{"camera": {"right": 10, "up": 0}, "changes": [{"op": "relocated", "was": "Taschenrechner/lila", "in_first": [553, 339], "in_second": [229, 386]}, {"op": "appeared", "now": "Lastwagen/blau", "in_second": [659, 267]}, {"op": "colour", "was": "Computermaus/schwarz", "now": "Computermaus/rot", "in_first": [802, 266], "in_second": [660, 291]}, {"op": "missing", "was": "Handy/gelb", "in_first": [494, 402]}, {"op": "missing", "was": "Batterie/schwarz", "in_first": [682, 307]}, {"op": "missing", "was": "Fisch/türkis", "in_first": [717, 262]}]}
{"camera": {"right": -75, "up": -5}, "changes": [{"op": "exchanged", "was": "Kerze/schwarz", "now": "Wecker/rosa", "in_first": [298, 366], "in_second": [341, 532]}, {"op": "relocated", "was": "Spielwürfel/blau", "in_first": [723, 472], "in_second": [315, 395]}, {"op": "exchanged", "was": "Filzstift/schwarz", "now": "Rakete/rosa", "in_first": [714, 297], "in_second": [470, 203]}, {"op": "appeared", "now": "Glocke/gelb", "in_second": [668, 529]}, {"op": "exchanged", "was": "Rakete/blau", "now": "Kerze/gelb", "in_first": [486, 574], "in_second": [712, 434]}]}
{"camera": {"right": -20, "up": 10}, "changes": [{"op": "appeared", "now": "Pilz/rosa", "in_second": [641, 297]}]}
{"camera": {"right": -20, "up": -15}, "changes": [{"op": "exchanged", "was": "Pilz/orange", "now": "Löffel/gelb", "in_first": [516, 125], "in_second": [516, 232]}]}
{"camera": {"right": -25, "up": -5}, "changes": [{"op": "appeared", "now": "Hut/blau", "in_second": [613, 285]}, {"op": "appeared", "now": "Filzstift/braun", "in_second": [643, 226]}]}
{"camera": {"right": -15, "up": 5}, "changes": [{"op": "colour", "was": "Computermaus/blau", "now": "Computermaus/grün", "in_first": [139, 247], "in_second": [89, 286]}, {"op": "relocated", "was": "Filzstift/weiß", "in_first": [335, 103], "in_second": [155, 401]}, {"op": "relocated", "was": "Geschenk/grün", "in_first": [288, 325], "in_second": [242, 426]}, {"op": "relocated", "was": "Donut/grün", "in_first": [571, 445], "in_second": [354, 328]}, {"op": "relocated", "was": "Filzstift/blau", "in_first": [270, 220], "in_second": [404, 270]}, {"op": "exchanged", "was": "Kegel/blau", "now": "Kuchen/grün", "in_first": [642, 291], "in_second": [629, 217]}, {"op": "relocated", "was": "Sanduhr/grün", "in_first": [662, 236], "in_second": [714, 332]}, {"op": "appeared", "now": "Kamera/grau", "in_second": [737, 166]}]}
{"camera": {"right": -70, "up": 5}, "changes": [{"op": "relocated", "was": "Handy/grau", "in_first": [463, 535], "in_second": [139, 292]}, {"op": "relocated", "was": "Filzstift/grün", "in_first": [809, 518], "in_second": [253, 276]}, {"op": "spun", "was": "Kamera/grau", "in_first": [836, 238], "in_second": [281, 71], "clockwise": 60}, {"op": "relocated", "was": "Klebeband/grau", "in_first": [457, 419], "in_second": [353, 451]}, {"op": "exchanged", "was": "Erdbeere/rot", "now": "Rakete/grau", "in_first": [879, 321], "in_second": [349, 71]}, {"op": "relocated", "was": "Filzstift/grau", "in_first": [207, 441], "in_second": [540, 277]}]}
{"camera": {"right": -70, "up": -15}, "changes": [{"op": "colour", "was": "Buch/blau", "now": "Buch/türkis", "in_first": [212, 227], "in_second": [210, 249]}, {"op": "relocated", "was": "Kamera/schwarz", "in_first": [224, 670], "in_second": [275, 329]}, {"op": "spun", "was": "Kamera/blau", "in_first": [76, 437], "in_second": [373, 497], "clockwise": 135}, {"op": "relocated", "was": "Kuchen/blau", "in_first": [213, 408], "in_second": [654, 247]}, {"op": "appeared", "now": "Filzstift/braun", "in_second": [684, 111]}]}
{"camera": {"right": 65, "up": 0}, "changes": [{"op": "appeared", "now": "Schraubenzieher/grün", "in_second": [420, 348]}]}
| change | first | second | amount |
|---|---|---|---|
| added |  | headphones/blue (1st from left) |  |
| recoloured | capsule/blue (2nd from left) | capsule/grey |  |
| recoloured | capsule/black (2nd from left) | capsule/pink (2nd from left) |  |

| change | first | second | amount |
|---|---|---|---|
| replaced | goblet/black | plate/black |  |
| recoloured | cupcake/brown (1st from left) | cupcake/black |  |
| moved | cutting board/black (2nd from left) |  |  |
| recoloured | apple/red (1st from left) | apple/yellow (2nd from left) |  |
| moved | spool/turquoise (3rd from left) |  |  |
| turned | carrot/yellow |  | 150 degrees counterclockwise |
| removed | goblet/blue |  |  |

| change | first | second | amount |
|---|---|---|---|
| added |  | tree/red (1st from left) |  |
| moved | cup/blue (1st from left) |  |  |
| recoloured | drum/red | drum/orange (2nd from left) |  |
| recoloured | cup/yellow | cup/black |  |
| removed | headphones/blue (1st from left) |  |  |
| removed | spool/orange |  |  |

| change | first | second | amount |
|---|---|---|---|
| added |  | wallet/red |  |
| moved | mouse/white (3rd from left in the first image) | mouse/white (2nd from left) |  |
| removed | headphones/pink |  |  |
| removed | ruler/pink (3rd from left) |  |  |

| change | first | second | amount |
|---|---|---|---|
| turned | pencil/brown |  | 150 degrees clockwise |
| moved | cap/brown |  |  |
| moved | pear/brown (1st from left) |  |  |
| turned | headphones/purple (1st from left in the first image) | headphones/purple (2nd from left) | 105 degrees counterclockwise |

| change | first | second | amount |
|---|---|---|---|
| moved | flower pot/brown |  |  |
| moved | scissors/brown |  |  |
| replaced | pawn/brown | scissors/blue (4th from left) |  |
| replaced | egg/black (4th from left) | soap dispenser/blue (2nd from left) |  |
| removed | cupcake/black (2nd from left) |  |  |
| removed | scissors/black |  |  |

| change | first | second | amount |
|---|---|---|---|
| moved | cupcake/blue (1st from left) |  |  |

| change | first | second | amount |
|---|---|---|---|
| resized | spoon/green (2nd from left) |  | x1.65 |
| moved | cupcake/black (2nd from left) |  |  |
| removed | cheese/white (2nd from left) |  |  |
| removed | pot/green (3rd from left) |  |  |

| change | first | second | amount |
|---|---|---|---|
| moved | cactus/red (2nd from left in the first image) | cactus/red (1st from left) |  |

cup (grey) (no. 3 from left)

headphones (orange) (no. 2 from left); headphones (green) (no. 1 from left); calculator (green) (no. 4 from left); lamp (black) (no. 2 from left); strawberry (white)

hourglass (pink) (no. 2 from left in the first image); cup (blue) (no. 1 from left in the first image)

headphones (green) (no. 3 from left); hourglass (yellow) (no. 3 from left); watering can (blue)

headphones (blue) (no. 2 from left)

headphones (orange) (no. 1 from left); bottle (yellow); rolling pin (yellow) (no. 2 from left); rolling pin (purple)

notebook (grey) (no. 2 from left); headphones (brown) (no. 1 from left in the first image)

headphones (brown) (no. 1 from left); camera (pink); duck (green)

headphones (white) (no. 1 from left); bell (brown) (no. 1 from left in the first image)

##########

**DIRECTIONS:**
Everything in the listing must be reproduced exactly; please include every line.

**TASK SOLUTION:**
{"camera": {"right": 10, "up": 0}, "changes": [{"op": "relocated", "was": "Taschenrechner/lila", "in_first": [553, 339], "in_second": [229, 386]}, {"op": "appeared", "now": "Lastwagen/blau", "in_second": [659, 267]}, {"op": "colour", "was": "Computermaus/schwarz", "now": "Computermaus/rot", "in_first": [802, 266], "in_second": [660, 291]}, {"op": "missing", "was": "Handy/gelb", "in_first": [494, 402]}, {"op": "missing", "was": "Batterie/schwarz", "in_first": [682, 307]}, {"op": "missing", "was": "Fisch/türkis", "in_first": [717, 262]}]}
{"camera": {"right": -75, "up": -5}, "changes": [{"op": "exchanged", "was": "Kerze/schwarz", "now": "Wecker/rosa", "in_first": [298, 366], "in_second": [341, 532]}, {"op": "relocated", "was": "Spielwürfel/blau", "in_first": [723, 472], "in_second": [315, 395]}, {"op": "exchanged", "was": "Filzstift/schwarz", "now": "Rakete/rosa", "in_first": [714, 297], "in_second": [470, 203]}, {"op": "appeared", "now": "Glocke/gelb", "in_second": [668, 529]}, {"op": "exchanged", "was": "Rakete/blau", "now": "Kerze/gelb", "in_first": [486, 574], "in_second": [712, 434]}]}
{"camera": {"right": -20, "up": 10}, "changes": [{"op": "appeared", "now": "Pilz/rosa", "in_second": [641, 297]}]}
{"camera": {"right": -20, "up": -15}, "changes": [{"op": "exchanged", "was": "Pilz/orange", "now": "Löffel/gelb", "in_first": [516, 125], "in_second": [516, 232]}]}
{"camera": {"right": -25, "up": -5}, "changes": [{"op": "appeared", "now": "Hut/blau", "in_second": [613, 285]}, {"op": "appeared", "now": "Filzstift/braun", "in_second": [643, 226]}]}
{"camera": {"right": -15, "up": 5}, "changes": [{"op": "colour", "was": "Computermaus/blau", "now": "Computermaus/grün", "in_first": [139, 247], "in_second": [89, 286]}, {"op": "relocated", "was": "Filzstift/weiß", "in_first": [335, 103], "in_second": [155, 401]}, {"op": "relocated", "was": "Geschenk/grün", "in_first": [288, 325], "in_second": [242, 426]}, {"op": "relocated", "was": "Donut/grün", "in_first": [571, 445], "in_second": [354, 328]}, {"op": "relocated", "was": "Filzstift/blau", "in_first": [270, 220], "in_second": [404, 270]}, {"op": "exchanged", "was": "Kegel/blau", "now": "Kuchen/grün", "in_first": [642, 291], "in_second": [629, 217]}, {"op": "relocated", "was": "Sanduhr/grün", "in_first": [662, 236], "in_second": [714, 332]}, {"op": "appeared", "now": "Kamera/grau", "in_second": [737, 166]}]}
{"camera": {"right": -70, "up": 5}, "changes": [{"op": "relocated", "was": "Handy/grau", "in_first": [463, 535], "in_second": [139, 292]}, {"op": "relocated", "was": "Filzstift/grün", "in_first": [809, 518], "in_second": [253, 276]}, {"op": "spun", "was": "Kamera/grau", "in_first": [836, 238], "in_second": [281, 71], "clockwise": 60}, {"op": "relocated", "was": "Klebeband/grau", "in_first": [457, 419], "in_second": [353, 451]}, {"op": "exchanged", "was": "Erdbeere/rot", "now": "Rakete/grau", "in_first": [879, 321], "in_second": [349, 71]}, {"op": "relocated", "was": "Filzstift/grau", "in_first": [207, 441], "in_second": [540, 277]}]}
{"camera": {"right": -70, "up": -15}, "changes": [{"op": "colour", "was": "Buch/blau", "now": "Buch/türkis", "in_first": [212, 227], "in_second": [210, 249]}, {"op": "relocated", "was": "Kamera/schwarz", "in_first": [224, 670], "in_second": [275, 329]}, {"op": "spun", "was": "Kamera/blau", "in_first": [76, 437], "in_second": [373, 497], "clockwise": 135}, {"op": "relocated", "was": "Kuchen/blau", "in_first": [213, 408], "in_second": [654, 247]}, {"op": "appeared", "now": "Filzstift/braun", "in_second": [684, 111]}]}
{"camera": {"right": 65, "up": 0}, "changes": [{"op": "appeared", "now": "Schraubenzieher/grün", "in_second": [420, 348]}]}
| change | first | second | amount |
|---|---|---|---|
| added |  | headphones/blue (1st from left) |  |
| recoloured | capsule/blue (2nd from left) | capsule/grey |  |
| recoloured | capsule/black (2nd from left) | capsule/pink (2nd from left) |  |

| change | first | second | amount |
|---|---|---|---|
| replaced | goblet/black | plate/black |  |
| recoloured | cupcake/brown (1st from left) | cupcake/black |  |
| moved | cutting board/black (2nd from left) |  |  |
| recoloured | apple/red (1st from left) | apple/yellow (2nd from left) |  |
| moved | spool/turquoise (3rd from left) |  |  |
| turned | carrot/yellow |  | 150 degrees counterclockwise |
| removed | goblet/blue |  |  |

| change | first | second | amount |
|---|---|---|---|
| added |  | tree/red (1st from left) |  |
| moved | cup/blue (1st from left) |  |  |
| recoloured | drum/red | drum/orange (2nd from left) |  |
| recoloured | cup/yellow | cup/black |  |
| removed | headphones/blue (1st from left) |  |  |
| removed | spool/orange |  |  |

| change | first | second | amount |
|---|---|---|---|
| added |  | wallet/red |  |
| moved | mouse/white (3rd from left in the first image) | mouse/white (2nd from left) |  |
| removed | headphones/pink |  |  |
| removed | ruler/pink (3rd from left) |  |  |

| change | first | second | amount |
|---|---|---|---|
| turned | pencil/brown |  | 150 degrees clockwise |
| moved | cap/brown |  |  |
| moved | pear/brown (1st from left) |  |  |
| turned | headphones/purple (1st from left in the first image) | headphones/purple (2nd from left) | 105 degrees counterclockwise |

| change | first | second | amount |
|---|---|---|---|
| moved | flower pot/brown |  |  |
| moved | scissors/brown |  |  |
| replaced | pawn/brown | scissors/blue (4th from left) |  |
| replaced | egg/black (4th from left) | soap dispenser/blue (2nd from left) |  |
| removed | cupcake/black (2nd from left) |  |  |
| removed | scissors/black |  |  |

| change | first | second | amount |
|---|---|---|---|
| moved | cupcake/blue (1st from left) |  |  |

| change | first | second | amount |
|---|---|---|---|
| resized | spoon/green (2nd from left) |  | x1.65 |
| moved | cupcake/black (2nd from left) |  |  |
| removed | cheese/white (2nd from left) |  |  |
| removed | pot/green (3rd from left) |  |  |

| change | first | second | amount |
|---|---|---|---|
| moved | cactus/red (2nd from left in the first image) | cactus/red (1st from left) |  |

cup (grey) (no. 3 from left)

headphones (orange) (no. 2 from left); headphones (green) (no. 1 from left); calculator (green) (no. 4 from left); lamp (black) (no. 2 from left); strawberry (white)

hourglass (pink) (no. 2 from left in the first image); cup (blue) (no. 1 from left in the first image)

headphones (green) (no. 3 from left); hourglass (yellow) (no. 3 from left); watering can (blue)

headphones (blue) (no. 2 from left)

headphones (orange) (no. 1 from left); bottle (yellow); rolling pin (yellow) (no. 2 from left); rolling pin (purple)

notebook (grey) (no. 2 from left); headphones (brown) (no. 1 from left in the first image)

headphones (brown) (no. 1 from left); camera (pink); duck (green)

headphones (white) (no. 1 from left); bell (brown) (no. 1 from left in the first image)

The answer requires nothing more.